┌─ SOURCE MATERIAL

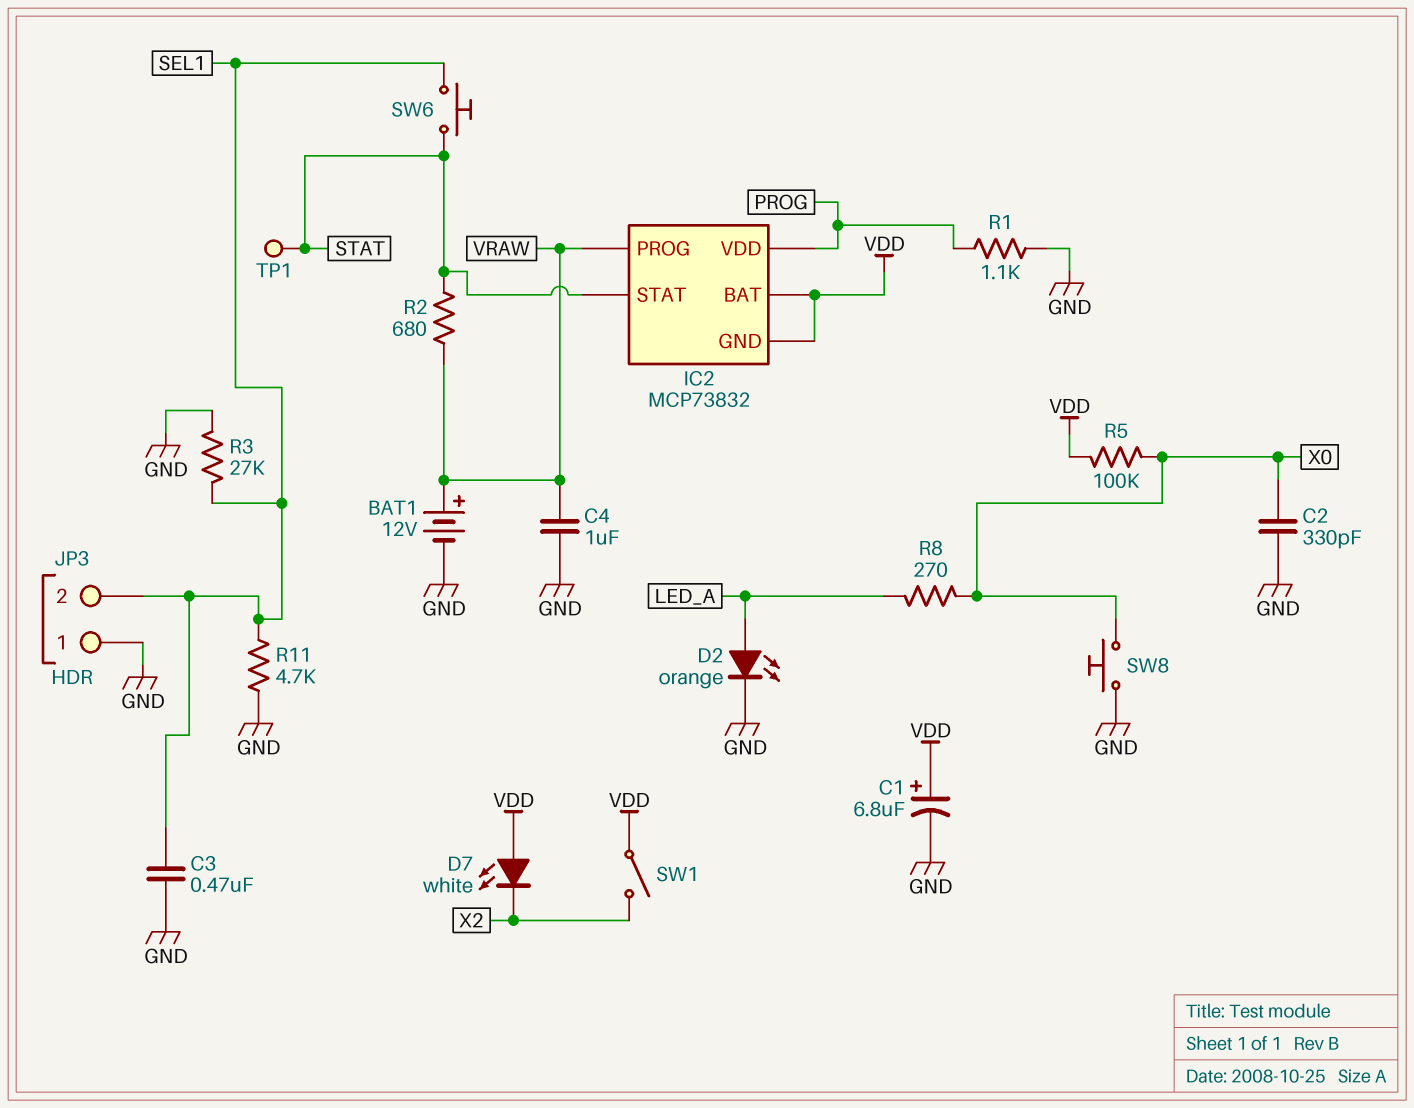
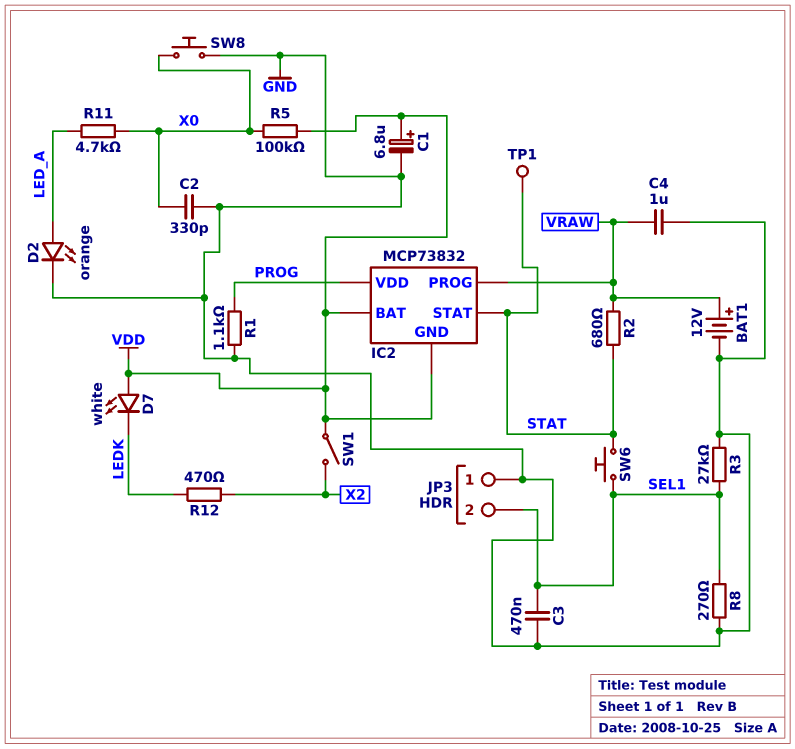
D7: LED white (A VDD, K X2) -> LED white (A VDD, K LEDK)
R8: 270 (LED_A, X0) -> 270 (GND, SEL1)
R11: 4.7k (GND, SEL1) -> 4.7k (LED_A, X0)
R12: none -> 470 (LEDK, X2)

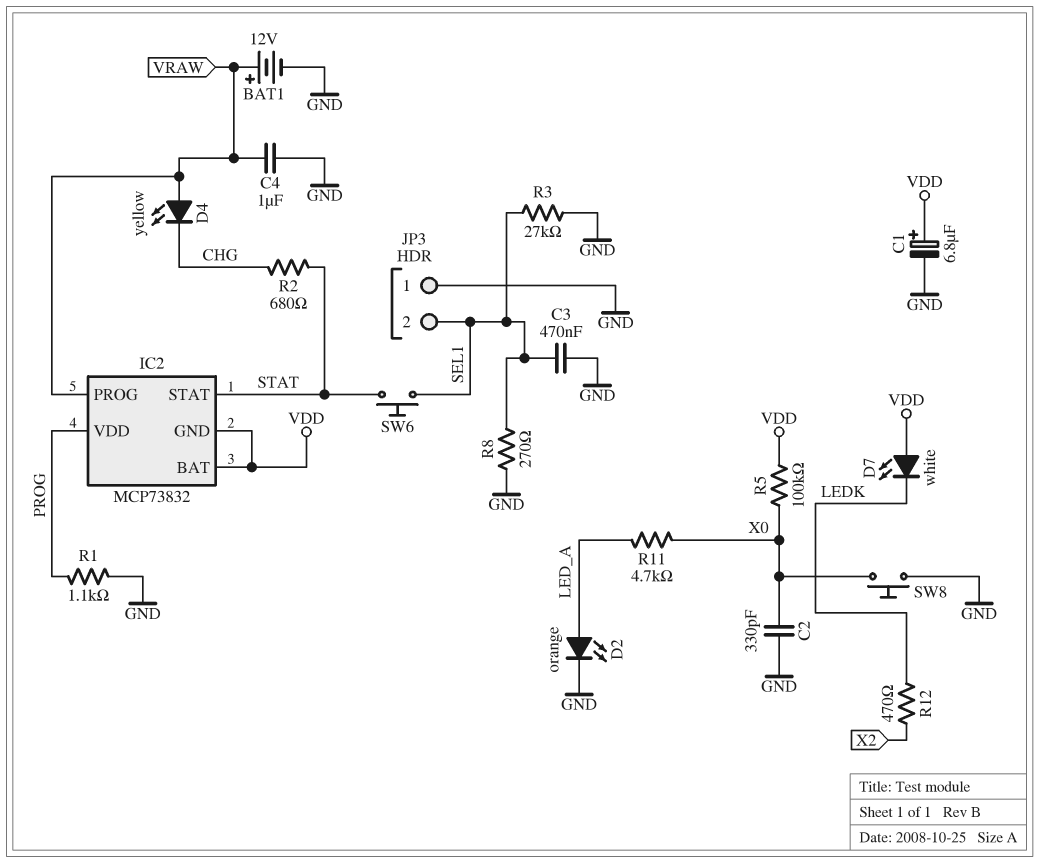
D4: none -> LED yellow (A VRAW, K CHG)
R2: 680 (STAT, VRAW) -> 680 (CHG, STAT)
SW1: switch (VDD, X2) -> none
TP1: test point (STAT) -> none

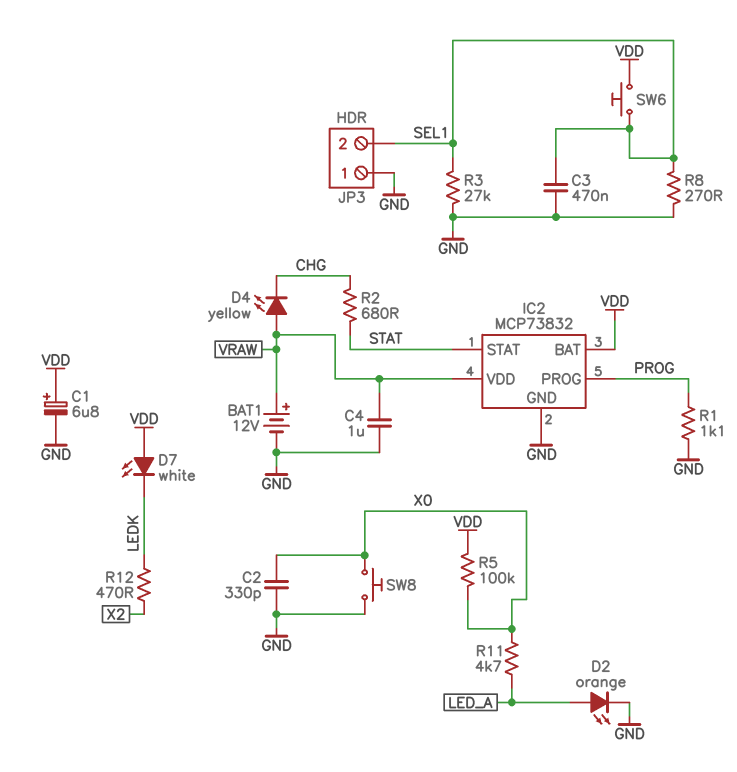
IC2 pin GND: VDD -> GND
IC2 pin PROG: VRAW -> PROG
IC2 pin VDD: PROG -> VRAW
SW6: button (SEL1, STAT) -> button (SEL1, VDD)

└─

__WHAT THE TASK ASKS__.
Reproduce the records above exactly, but only from the line containing "R2: 680 (STAT, VRAW) -> 680 (CHG, STAT)" through the last line, both included, and without any pictures.

__THE ANSWER__.
R2: 680 (STAT, VRAW) -> 680 (CHG, STAT)
SW1: switch (VDD, X2) -> none
TP1: test point (STAT) -> none

IC2 pin GND: VDD -> GND
IC2 pin PROG: VRAW -> PROG
IC2 pin VDD: PROG -> VRAW
SW6: button (SEL1, STAT) -> button (SEL1, VDD)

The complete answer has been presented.